Content revision data:
--- START ---

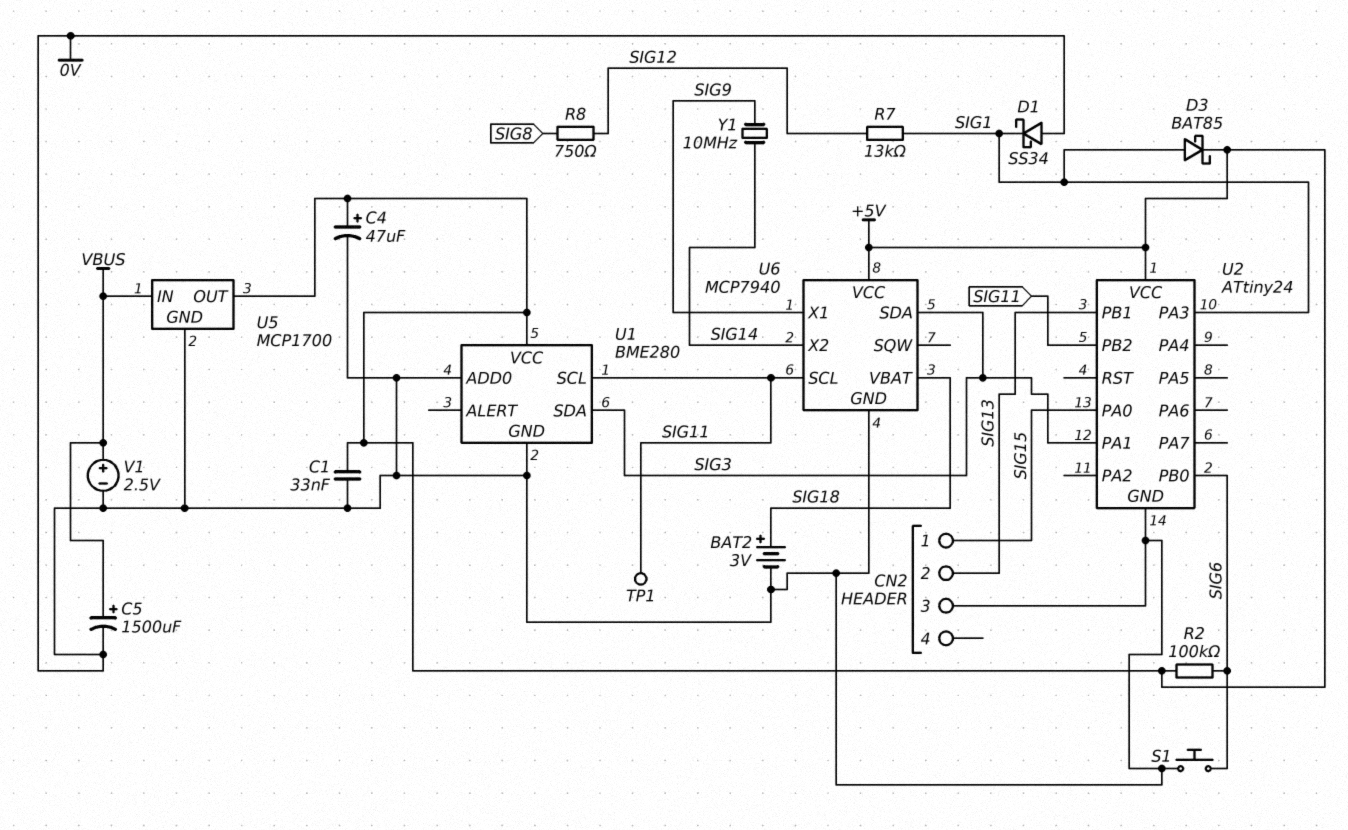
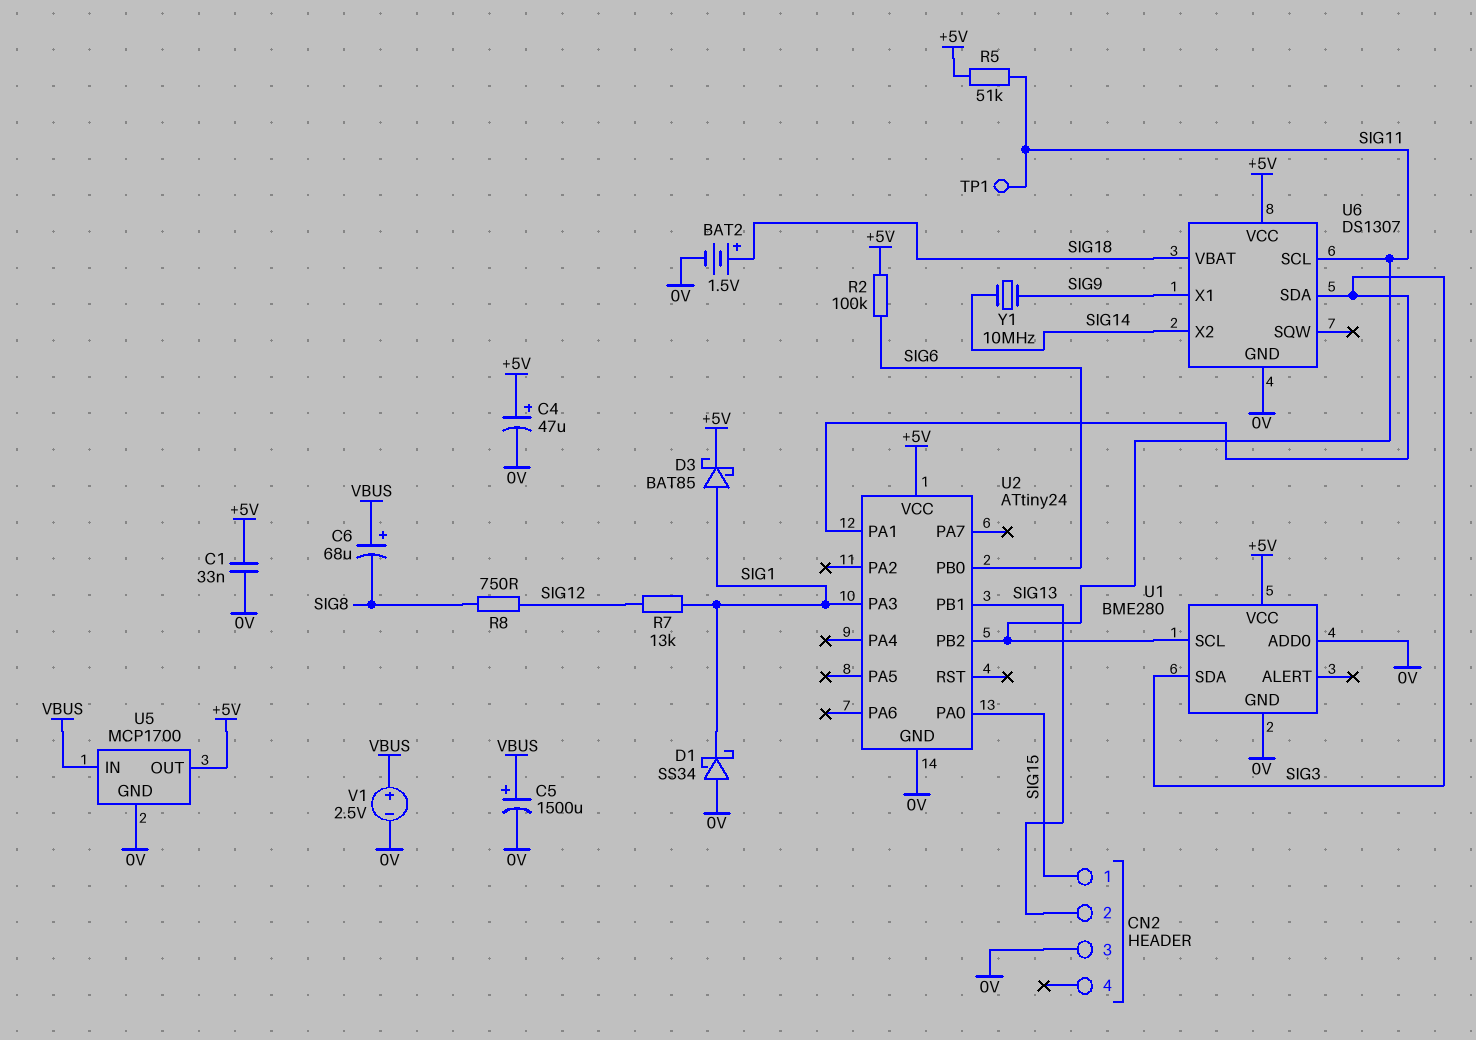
BAT2: 3V (plus SIG18, minus 0V) -> 1.5V (plus SIG18, minus 0V)
C6: none -> 68uF (plus VBUS, minus SIG8)
R5: none -> 51k (+5V, SIG11)
S1: button (0V, SIG6) -> none
U6: MCP7940 -> DS1307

--- END ---

▶ [Assigned task]
Go through the entries above and print each one exactly, minus the pictures.

▶ [Expected output]
BAT2: 3V (plus SIG18, minus 0V) -> 1.5V (plus SIG18, minus 0V)
C6: none -> 68uF (plus VBUS, minus SIG8)
R5: none -> 51k (+5V, SIG11)
S1: button (0V, SIG6) -> none
U6: MCP7940 -> DS1307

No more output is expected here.